Data below -

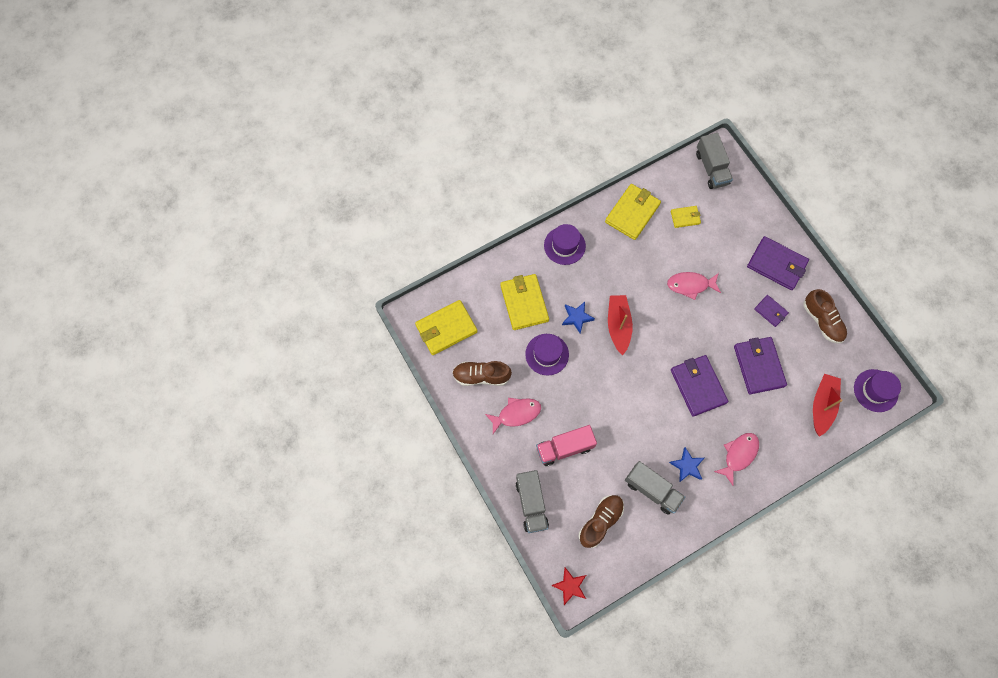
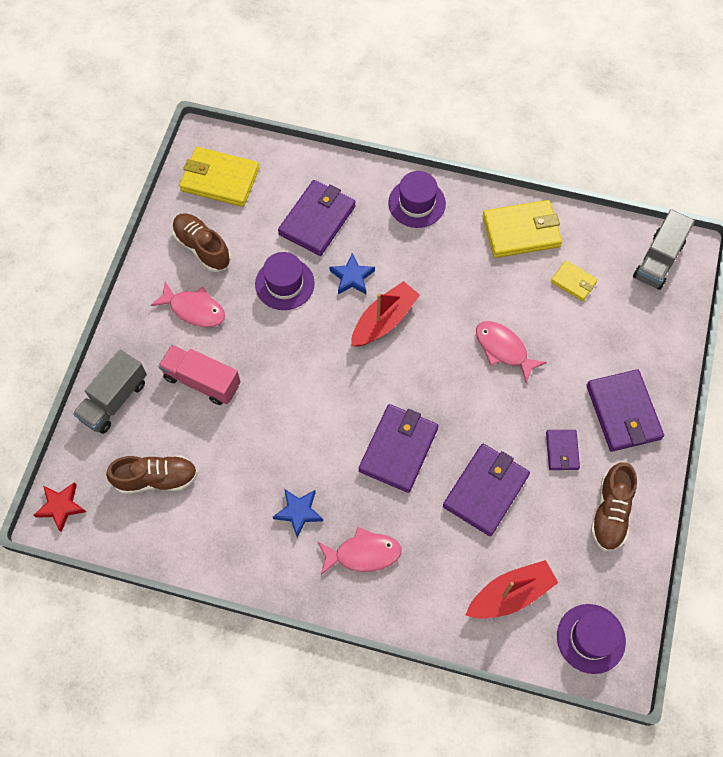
camera: 45 degrees right, 5 degrees down
(524, 303) = (317, 220): yellow wallet -> purple wallet
(652, 490) = (238, 499): grey truck -> none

Instructions for the task - Everything from the line with "(524, 303) = (317, 220): yellow" to the end of the listing above is to be set down exactly, both ends included.

Response box -
(524, 303) = (317, 220): yellow wallet -> purple wallet
(652, 490) = (238, 499): grey truck -> none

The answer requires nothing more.